** Opening EXERCISE MATERIALS block **

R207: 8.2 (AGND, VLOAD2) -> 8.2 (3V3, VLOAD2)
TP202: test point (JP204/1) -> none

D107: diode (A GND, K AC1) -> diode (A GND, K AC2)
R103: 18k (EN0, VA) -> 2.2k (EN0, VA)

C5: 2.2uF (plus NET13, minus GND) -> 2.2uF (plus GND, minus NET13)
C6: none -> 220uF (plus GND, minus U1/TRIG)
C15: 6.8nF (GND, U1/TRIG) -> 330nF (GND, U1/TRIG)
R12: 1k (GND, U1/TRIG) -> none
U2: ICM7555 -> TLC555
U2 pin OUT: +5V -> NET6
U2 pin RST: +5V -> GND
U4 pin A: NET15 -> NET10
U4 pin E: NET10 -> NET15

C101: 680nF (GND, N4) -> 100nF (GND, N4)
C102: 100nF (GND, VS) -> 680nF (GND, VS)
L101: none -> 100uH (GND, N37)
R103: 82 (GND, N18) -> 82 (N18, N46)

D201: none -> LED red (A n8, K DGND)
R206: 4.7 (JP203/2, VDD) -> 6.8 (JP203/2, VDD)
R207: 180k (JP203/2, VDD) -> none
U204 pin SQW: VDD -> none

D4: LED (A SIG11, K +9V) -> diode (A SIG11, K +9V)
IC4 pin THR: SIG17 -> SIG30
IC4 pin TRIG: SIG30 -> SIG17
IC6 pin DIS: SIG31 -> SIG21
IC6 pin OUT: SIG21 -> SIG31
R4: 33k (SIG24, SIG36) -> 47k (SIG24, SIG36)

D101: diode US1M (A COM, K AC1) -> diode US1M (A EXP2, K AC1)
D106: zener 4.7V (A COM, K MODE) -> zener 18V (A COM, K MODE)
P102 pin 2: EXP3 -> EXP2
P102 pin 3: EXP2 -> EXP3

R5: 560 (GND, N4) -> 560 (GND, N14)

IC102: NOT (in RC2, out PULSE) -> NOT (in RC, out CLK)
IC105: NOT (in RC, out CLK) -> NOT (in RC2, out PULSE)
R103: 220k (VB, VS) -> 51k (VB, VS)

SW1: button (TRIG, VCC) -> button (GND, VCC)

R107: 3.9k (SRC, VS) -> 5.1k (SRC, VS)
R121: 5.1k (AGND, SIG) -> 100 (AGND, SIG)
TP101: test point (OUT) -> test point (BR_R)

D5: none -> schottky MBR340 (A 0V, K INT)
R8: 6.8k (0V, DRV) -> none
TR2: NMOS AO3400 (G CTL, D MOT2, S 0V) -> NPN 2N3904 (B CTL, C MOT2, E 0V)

** Closing EXERCISE MATERIALS block **

[YOUR ASSIGNMENT] Transcribe each entry precisely, missing none.

[ANSWER SPACE]
R207: 8.2 (AGND, VLOAD2) -> 8.2 (3V3, VLOAD2)
TP202: test point (JP204/1) -> none

D107: diode (A GND, K AC1) -> diode (A GND, K AC2)
R103: 18k (EN0, VA) -> 2.2k (EN0, VA)

C5: 2.2uF (plus NET13, minus GND) -> 2.2uF (plus GND, minus NET13)
C6: none -> 220uF (plus GND, minus U1/TRIG)
C15: 6.8nF (GND, U1/TRIG) -> 330nF (GND, U1/TRIG)
R12: 1k (GND, U1/TRIG) -> none
U2: ICM7555 -> TLC555
U2 pin OUT: +5V -> NET6
U2 pin RST: +5V -> GND
U4 pin A: NET15 -> NET10
U4 pin E: NET10 -> NET15

C101: 680nF (GND, N4) -> 100nF (GND, N4)
C102: 100nF (GND, VS) -> 680nF (GND, VS)
L101: none -> 100uH (GND, N37)
R103: 82 (GND, N18) -> 82 (N18, N46)

D201: none -> LED red (A n8, K DGND)
R206: 4.7 (JP203/2, VDD) -> 6.8 (JP203/2, VDD)
R207: 180k (JP203/2, VDD) -> none
U204 pin SQW: VDD -> none

D4: LED (A SIG11, K +9V) -> diode (A SIG11, K +9V)
IC4 pin THR: SIG17 -> SIG30
IC4 pin TRIG: SIG30 -> SIG17
IC6 pin DIS: SIG31 -> SIG21
IC6 pin OUT: SIG21 -> SIG31
R4: 33k (SIG24, SIG36) -> 47k (SIG24, SIG36)

D101: diode US1M (A COM, K AC1) -> diode US1M (A EXP2, K AC1)
D106: zener 4.7V (A COM, K MODE) -> zener 18V (A COM, K MODE)
P102 pin 2: EXP3 -> EXP2
P102 pin 3: EXP2 -> EXP3

R5: 560 (GND, N4) -> 560 (GND, N14)

IC102: NOT (in RC2, out PULSE) -> NOT (in RC, out CLK)
IC105: NOT (in RC, out CLK) -> NOT (in RC2, out PULSE)
R103: 220k (VB, VS) -> 51k (VB, VS)

SW1: button (TRIG, VCC) -> button (GND, VCC)

R107: 3.9k (SRC, VS) -> 5.1k (SRC, VS)
R121: 5.1k (AGND, SIG) -> 100 (AGND, SIG)
TP101: test point (OUT) -> test point (BR_R)

D5: none -> schottky MBR340 (A 0V, K INT)
R8: 6.8k (0V, DRV) -> none
TR2: NMOS AO3400 (G CTL, D MOT2, S 0V) -> NPN 2N3904 (B CTL, C MOT2, E 0V)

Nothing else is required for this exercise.